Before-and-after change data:
☆ ☆ ☆ ☆ ☆
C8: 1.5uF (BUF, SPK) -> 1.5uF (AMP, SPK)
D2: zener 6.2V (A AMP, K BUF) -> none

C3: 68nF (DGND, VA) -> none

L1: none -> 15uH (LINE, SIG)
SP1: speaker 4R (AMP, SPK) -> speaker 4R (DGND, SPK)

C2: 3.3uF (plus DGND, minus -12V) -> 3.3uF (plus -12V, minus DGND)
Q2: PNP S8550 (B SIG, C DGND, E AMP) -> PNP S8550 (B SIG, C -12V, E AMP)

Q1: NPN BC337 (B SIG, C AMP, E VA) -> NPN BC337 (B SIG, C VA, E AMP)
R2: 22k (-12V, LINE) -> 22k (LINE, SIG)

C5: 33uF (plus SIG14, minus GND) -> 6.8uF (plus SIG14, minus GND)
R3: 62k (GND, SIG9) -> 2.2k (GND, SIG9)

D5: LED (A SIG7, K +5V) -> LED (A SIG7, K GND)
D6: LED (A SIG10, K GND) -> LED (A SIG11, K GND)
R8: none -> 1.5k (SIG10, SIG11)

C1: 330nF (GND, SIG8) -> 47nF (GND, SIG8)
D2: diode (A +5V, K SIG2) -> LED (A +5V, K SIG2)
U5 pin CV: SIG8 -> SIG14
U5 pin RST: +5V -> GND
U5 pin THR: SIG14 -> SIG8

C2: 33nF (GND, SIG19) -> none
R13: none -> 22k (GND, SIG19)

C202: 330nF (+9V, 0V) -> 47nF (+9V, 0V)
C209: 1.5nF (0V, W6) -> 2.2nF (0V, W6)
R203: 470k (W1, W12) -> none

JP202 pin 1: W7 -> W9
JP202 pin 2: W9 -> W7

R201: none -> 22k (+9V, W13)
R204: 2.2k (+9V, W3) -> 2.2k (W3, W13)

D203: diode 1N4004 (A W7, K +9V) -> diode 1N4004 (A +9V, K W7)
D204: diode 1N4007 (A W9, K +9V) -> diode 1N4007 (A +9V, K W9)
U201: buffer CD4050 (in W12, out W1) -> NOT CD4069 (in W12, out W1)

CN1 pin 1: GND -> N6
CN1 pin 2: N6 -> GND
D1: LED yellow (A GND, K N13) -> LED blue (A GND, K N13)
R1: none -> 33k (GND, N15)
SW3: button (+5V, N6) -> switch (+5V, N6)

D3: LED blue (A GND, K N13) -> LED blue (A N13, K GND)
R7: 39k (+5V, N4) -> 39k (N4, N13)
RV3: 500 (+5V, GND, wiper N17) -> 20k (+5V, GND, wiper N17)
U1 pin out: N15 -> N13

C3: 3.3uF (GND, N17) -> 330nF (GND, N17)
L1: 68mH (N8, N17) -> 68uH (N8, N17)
☆ ☆ ☆ ☆ ☆
Could you give every entry again, exactly as written?

RESPONSE TO THE TASK:
C8: 1.5uF (BUF, SPK) -> 1.5uF (AMP, SPK)
D2: zener 6.2V (A AMP, K BUF) -> none

C3: 68nF (DGND, VA) -> none

L1: none -> 15uH (LINE, SIG)
SP1: speaker 4R (AMP, SPK) -> speaker 4R (DGND, SPK)

C2: 3.3uF (plus DGND, minus -12V) -> 3.3uF (plus -12V, minus DGND)
Q2: PNP S8550 (B SIG, C DGND, E AMP) -> PNP S8550 (B SIG, C -12V, E AMP)

Q1: NPN BC337 (B SIG, C AMP, E VA) -> NPN BC337 (B SIG, C VA, E AMP)
R2: 22k (-12V, LINE) -> 22k (LINE, SIG)

C5: 33uF (plus SIG14, minus GND) -> 6.8uF (plus SIG14, minus GND)
R3: 62k (GND, SIG9) -> 2.2k (GND, SIG9)

D5: LED (A SIG7, K +5V) -> LED (A SIG7, K GND)
D6: LED (A SIG10, K GND) -> LED (A SIG11, K GND)
R8: none -> 1.5k (SIG10, SIG11)

C1: 330nF (GND, SIG8) -> 47nF (GND, SIG8)
D2: diode (A +5V, K SIG2) -> LED (A +5V, K SIG2)
U5 pin CV: SIG8 -> SIG14
U5 pin RST: +5V -> GND
U5 pin THR: SIG14 -> SIG8

C2: 33nF (GND, SIG19) -> none
R13: none -> 22k (GND, SIG19)

C202: 330nF (+9V, 0V) -> 47nF (+9V, 0V)
C209: 1.5nF (0V, W6) -> 2.2nF (0V, W6)
R203: 470k (W1, W12) -> none

JP202 pin 1: W7 -> W9
JP202 pin 2: W9 -> W7

R201: none -> 22k (+9V, W13)
R204: 2.2k (+9V, W3) -> 2.2k (W3, W13)

D203: diode 1N4004 (A W7, K +9V) -> diode 1N4004 (A +9V, K W7)
D204: diode 1N4007 (A W9, K +9V) -> diode 1N4007 (A +9V, K W9)
U201: buffer CD4050 (in W12, out W1) -> NOT CD4069 (in W12, out W1)

CN1 pin 1: GND -> N6
CN1 pin 2: N6 -> GND
D1: LED yellow (A GND, K N13) -> LED blue (A GND, K N13)
R1: none -> 33k (GND, N15)
SW3: button (+5V, N6) -> switch (+5V, N6)

D3: LED blue (A GND, K N13) -> LED blue (A N13, K GND)
R7: 39k (+5V, N4) -> 39k (N4, N13)
RV3: 500 (+5V, GND, wiper N17) -> 20k (+5V, GND, wiper N17)
U1 pin out: N15 -> N13

C3: 3.3uF (GND, N17) -> 330nF (GND, N17)
L1: 68mH (N8, N17) -> 68uH (N8, N17)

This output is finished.